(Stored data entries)
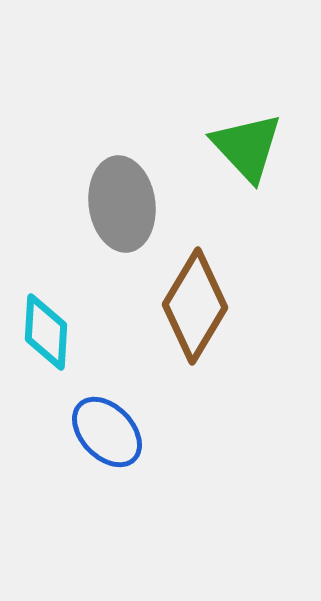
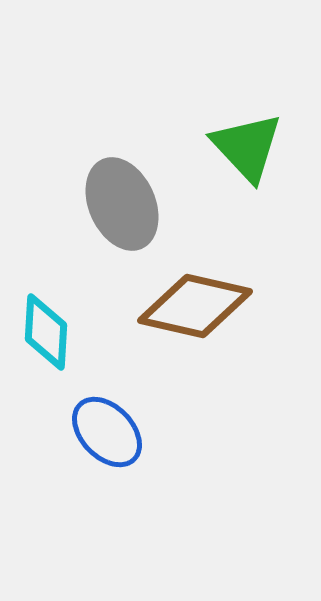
gray ellipse: rotated 16 degrees counterclockwise
brown diamond: rotated 72 degrees clockwise
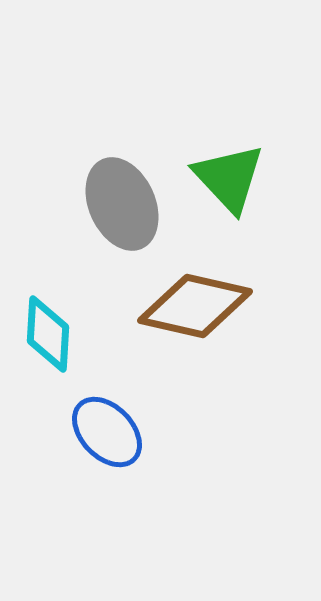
green triangle: moved 18 px left, 31 px down
cyan diamond: moved 2 px right, 2 px down
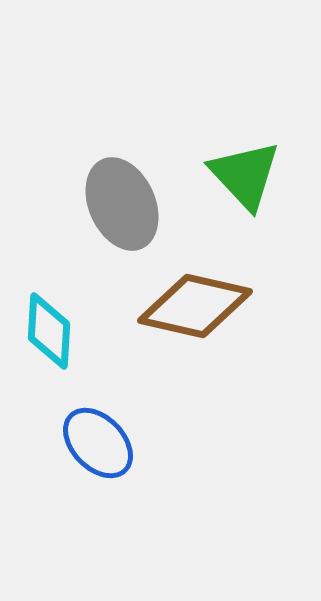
green triangle: moved 16 px right, 3 px up
cyan diamond: moved 1 px right, 3 px up
blue ellipse: moved 9 px left, 11 px down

| GOAL |
Express the lines of the entries above as a Markdown table with the columns "Row" and "Line", numbering the rows and skipping any blank lines. Leave the pictures out of the table.

| SOLUTION |
| Row | Line |
|---|---|
| 1 | gray ellipse: rotated 16 degrees counterclockwise |
| 2 | brown diamond: rotated 72 degrees clockwise |
| 3 | green triangle: moved 18 px left, 31 px down |
| 4 | cyan diamond: moved 2 px right, 2 px down |
| 5 | green triangle: moved 16 px right, 3 px up |
| 6 | cyan diamond: moved 1 px right, 3 px up |
| 7 | blue ellipse: moved 9 px left, 11 px down |